EXERCISE AIM:
Print each record that follows exactly, leaving the pictures behind.

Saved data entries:
-.-.-

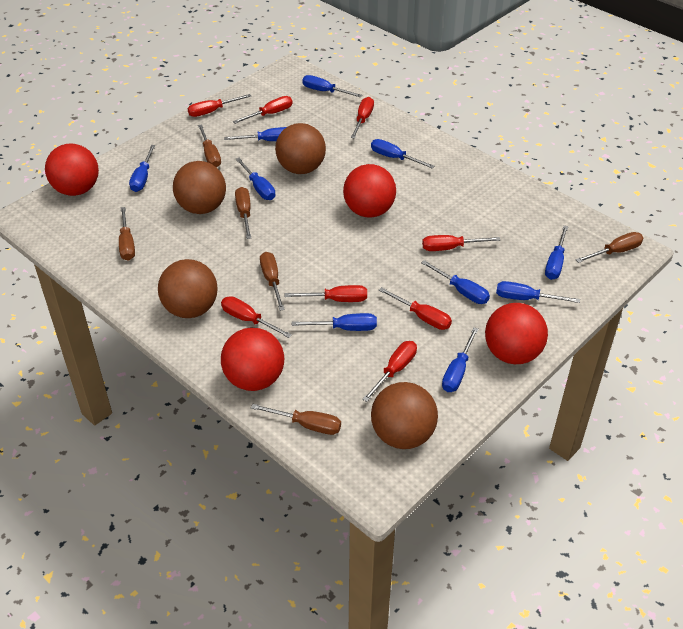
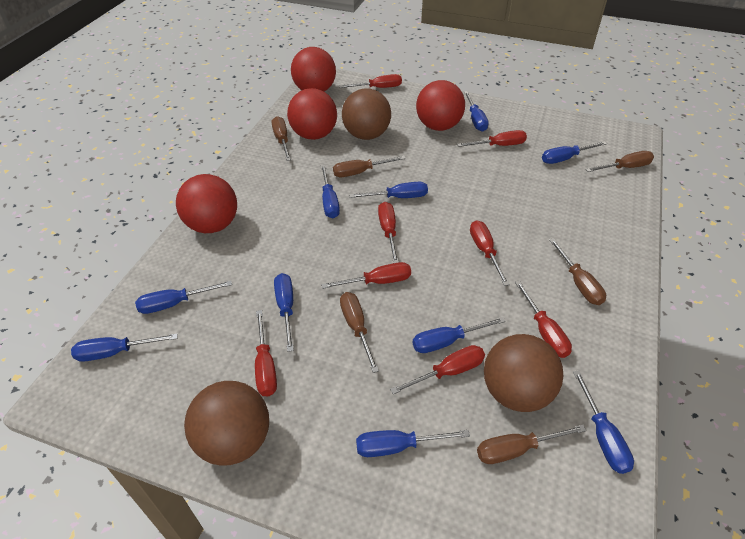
brown ball: 4 -> 3

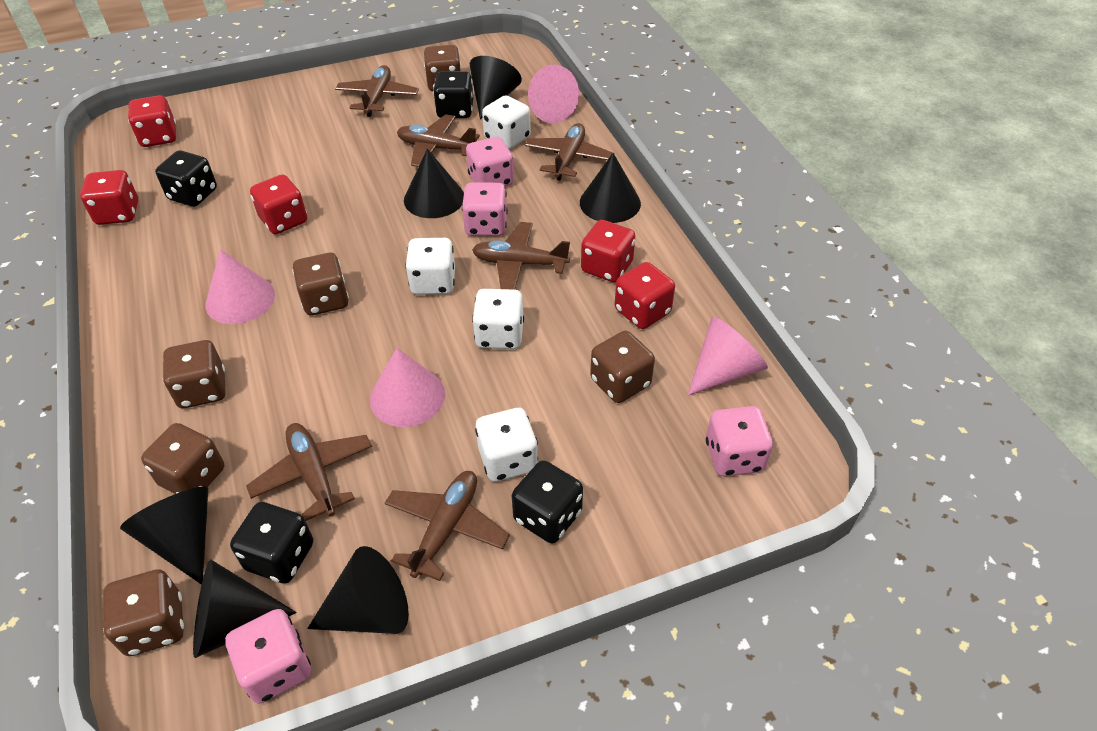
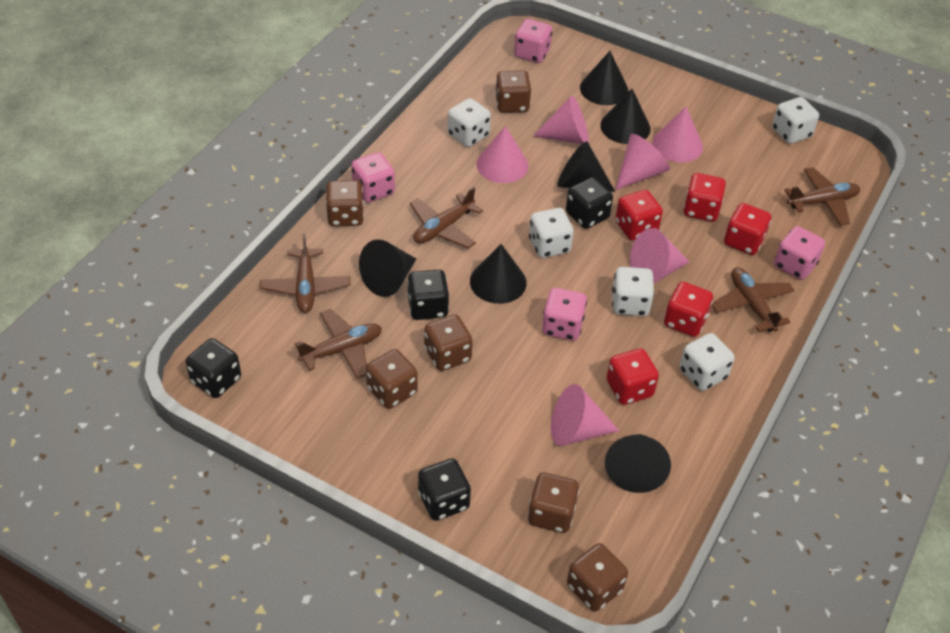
brown plane: 6 -> 5
pink cone: 4 -> 6
white dice: 4 -> 5

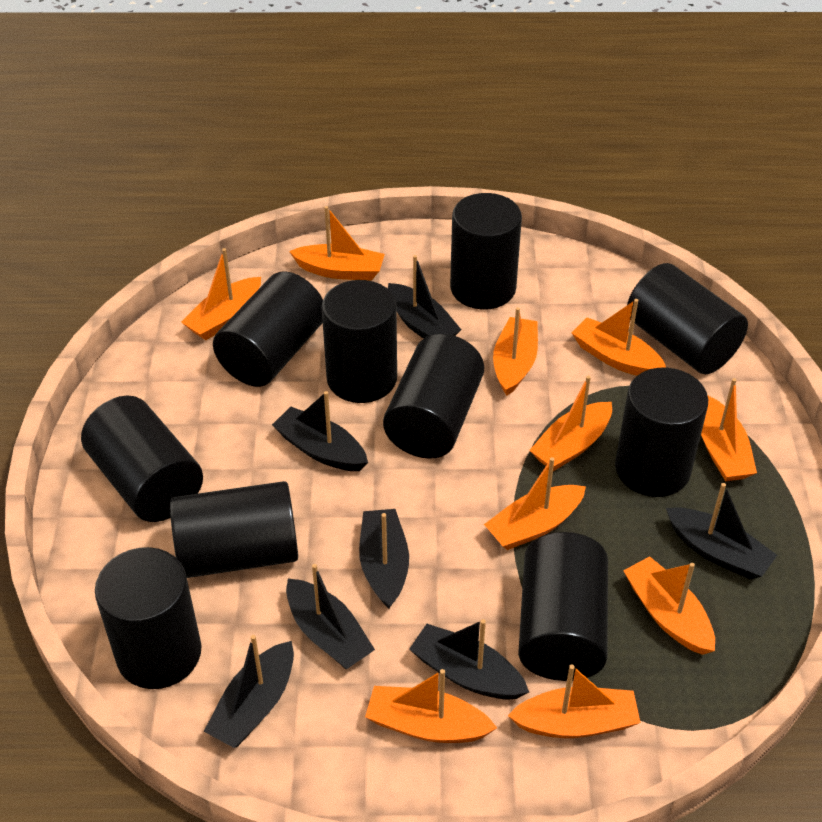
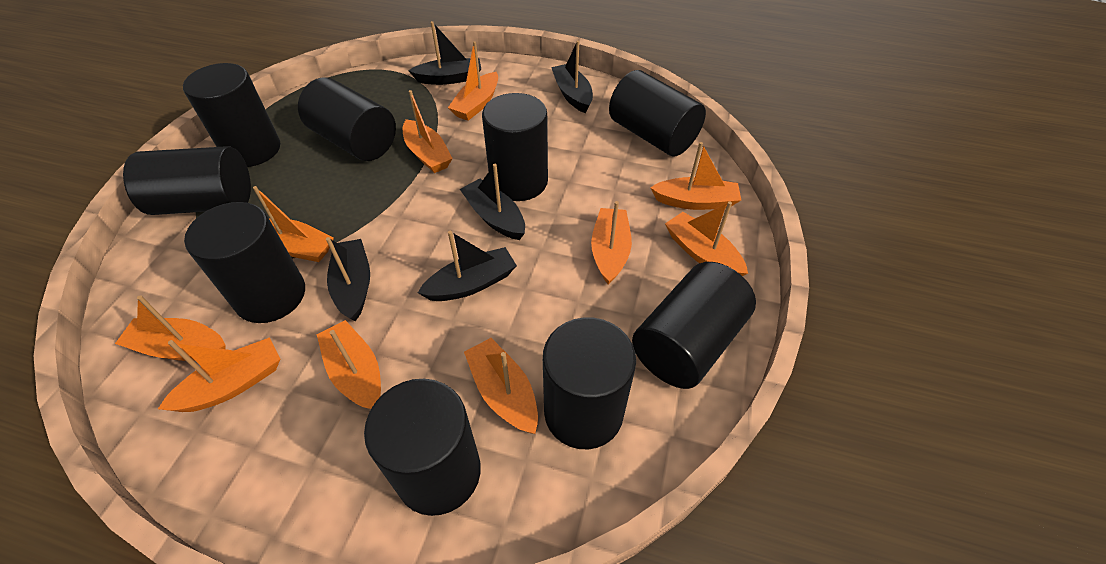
black boat: 7 -> 5
black cylinder: 10 -> 9

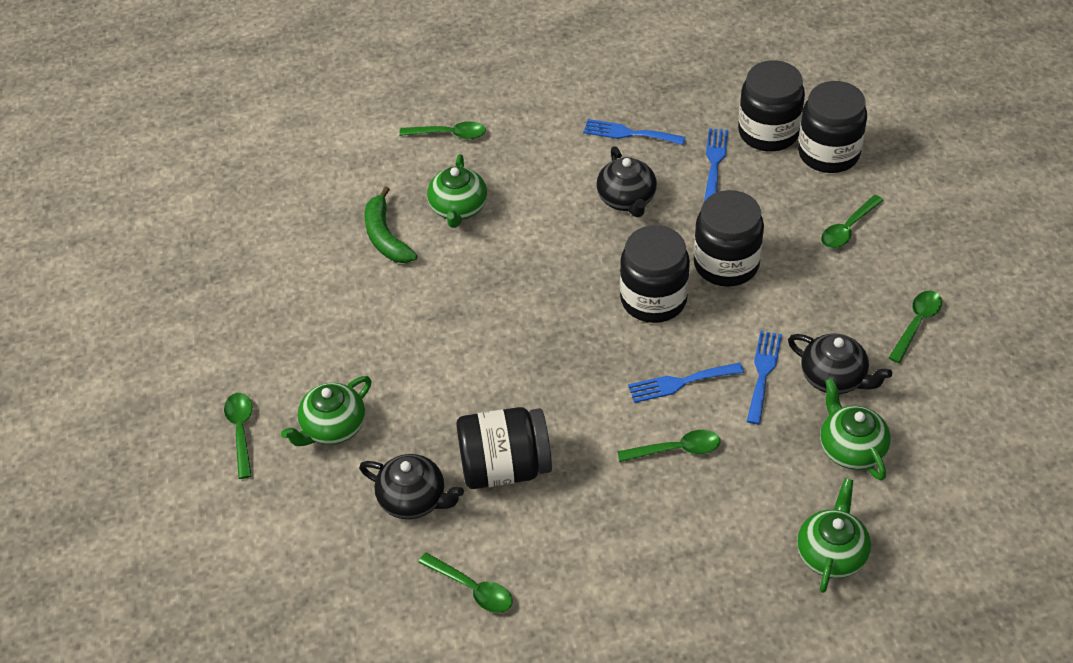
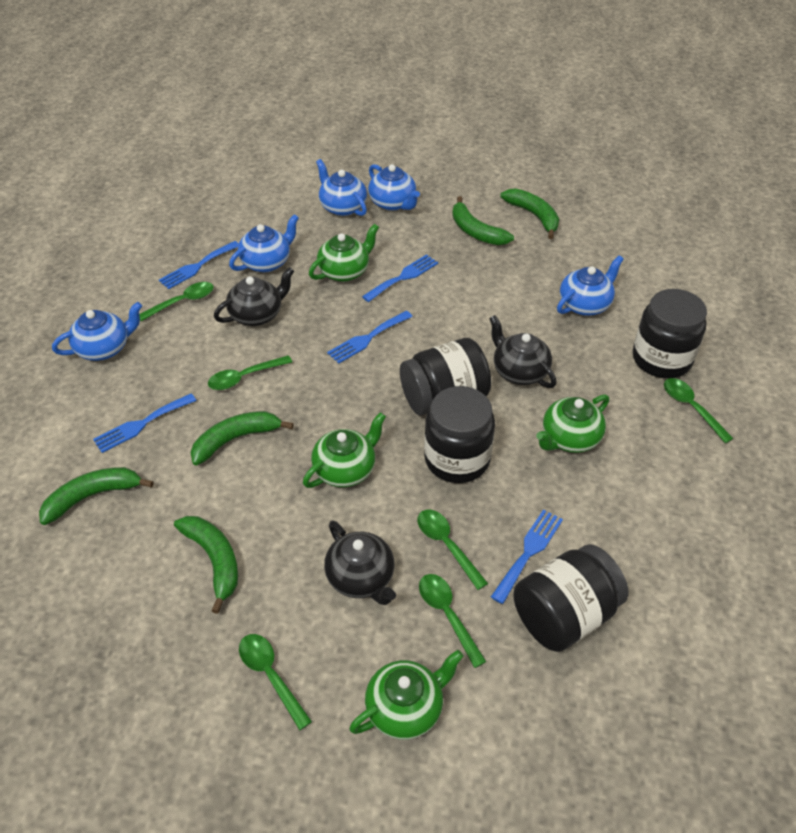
black jar: 5 -> 4
blue fork: 4 -> 5
blue teapot: 0 -> 5
green banana: 1 -> 5

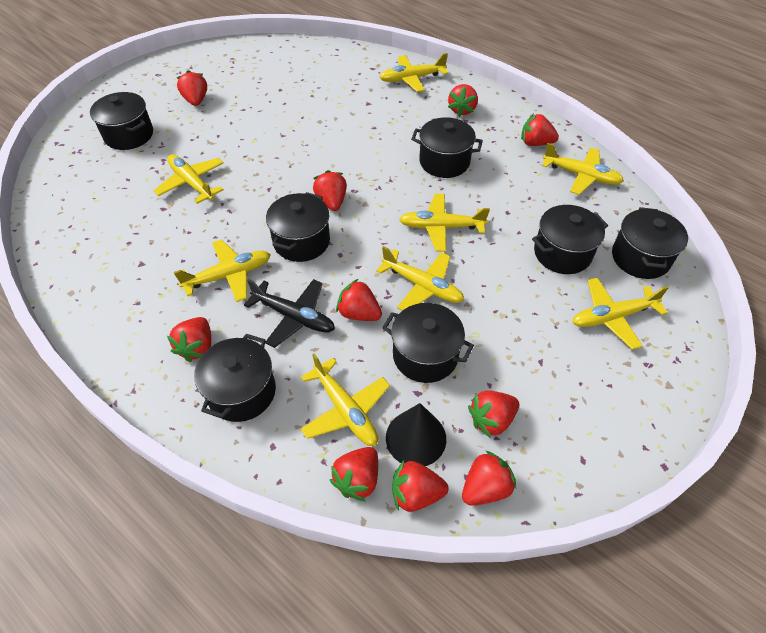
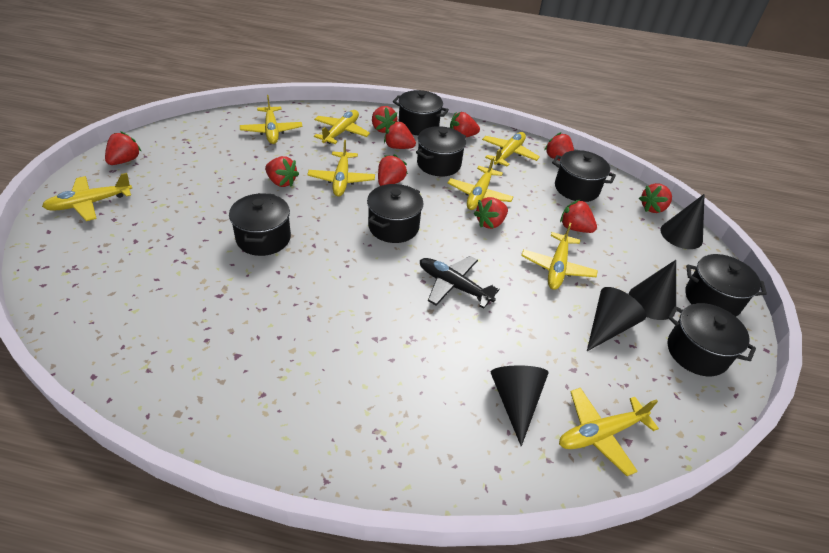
black cone: 1 -> 4

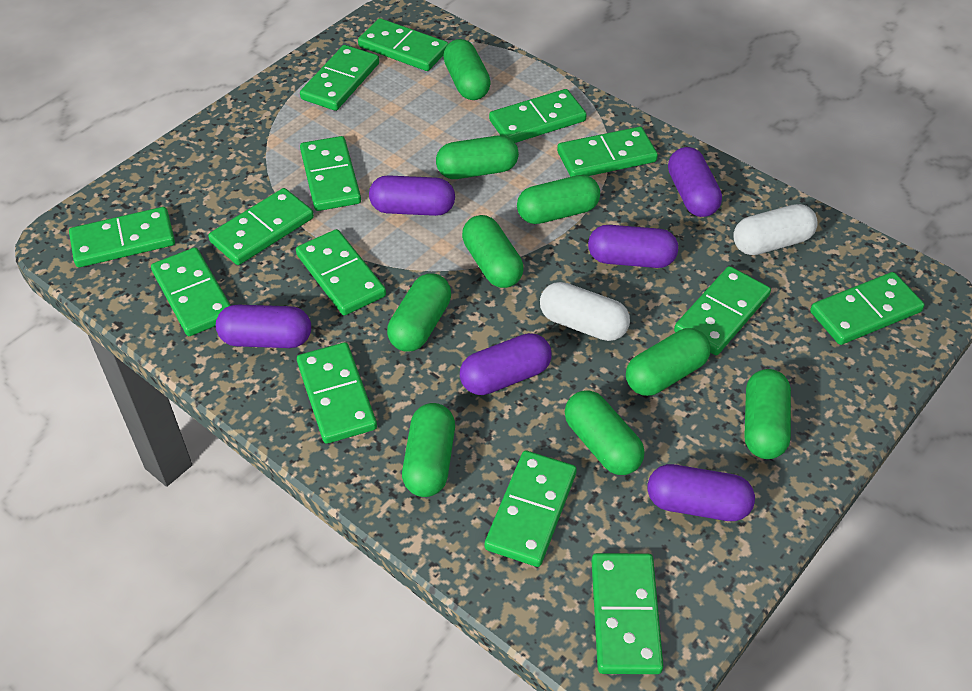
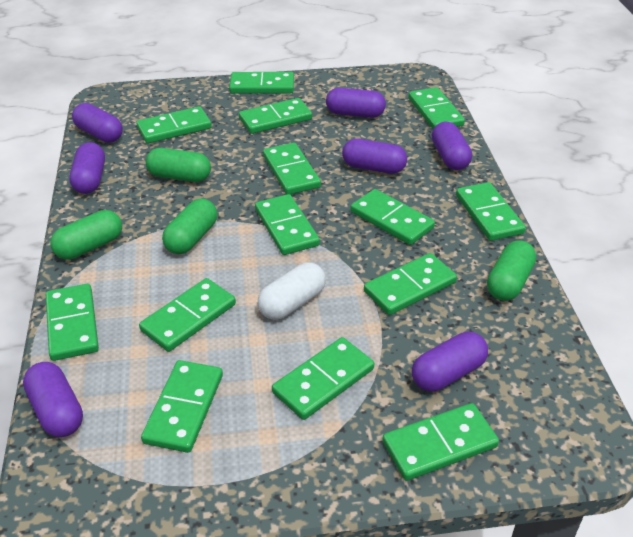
green capsule: 9 -> 4
purple capsule: 6 -> 7
white capsule: 2 -> 1

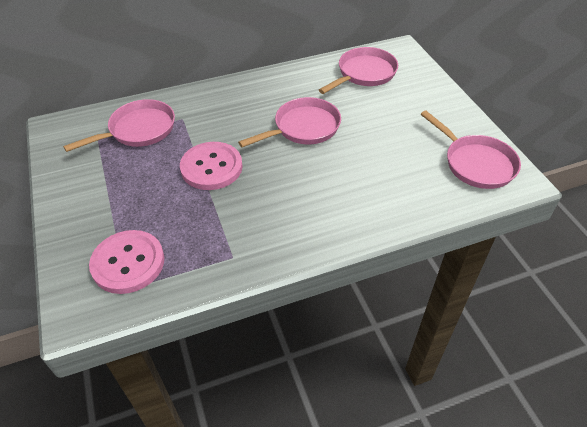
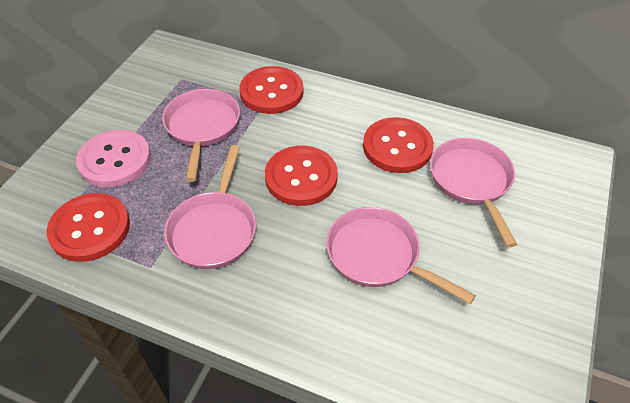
pink button: 2 -> 1
red button: 0 -> 4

-.-.-

FINAL ANSWER:
brown ball: 4 -> 3

brown plane: 6 -> 5
pink cone: 4 -> 6
white dice: 4 -> 5

black boat: 7 -> 5
black cylinder: 10 -> 9

black jar: 5 -> 4
blue fork: 4 -> 5
blue teapot: 0 -> 5
green banana: 1 -> 5

black cone: 1 -> 4

green capsule: 9 -> 4
purple capsule: 6 -> 7
white capsule: 2 -> 1

pink button: 2 -> 1
red button: 0 -> 4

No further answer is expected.